* _ABOUT THIS TASK_:
Return the listing below verbatim. Pictures do not belong in the copy.

* _INFORMATION SUPPLIED_:
--- START ---

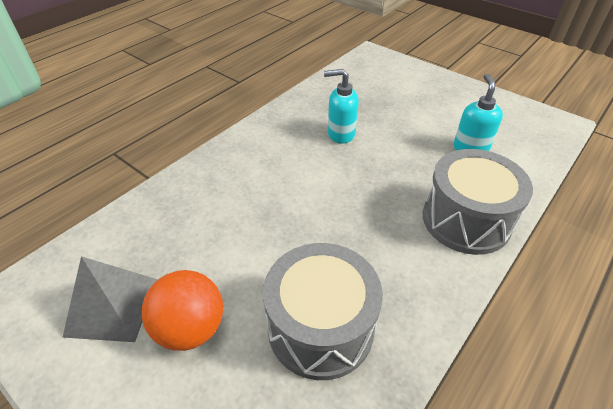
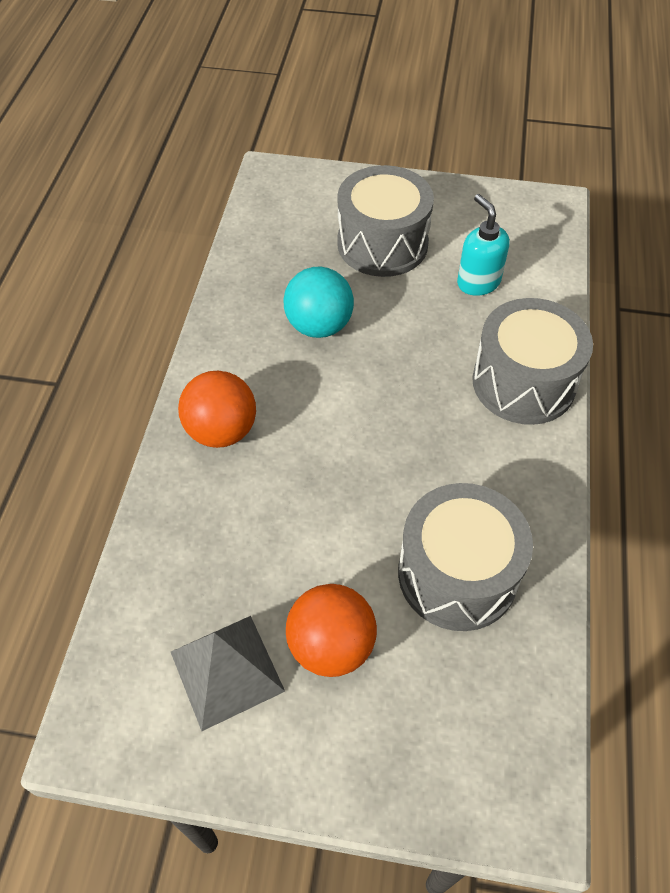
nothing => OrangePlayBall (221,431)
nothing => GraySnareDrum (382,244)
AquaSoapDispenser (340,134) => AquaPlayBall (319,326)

--- END ---

* _ANSWER SECTION_:
nothing => OrangePlayBall (221,431)
nothing => GraySnareDrum (382,244)
AquaSoapDispenser (340,134) => AquaPlayBall (319,326)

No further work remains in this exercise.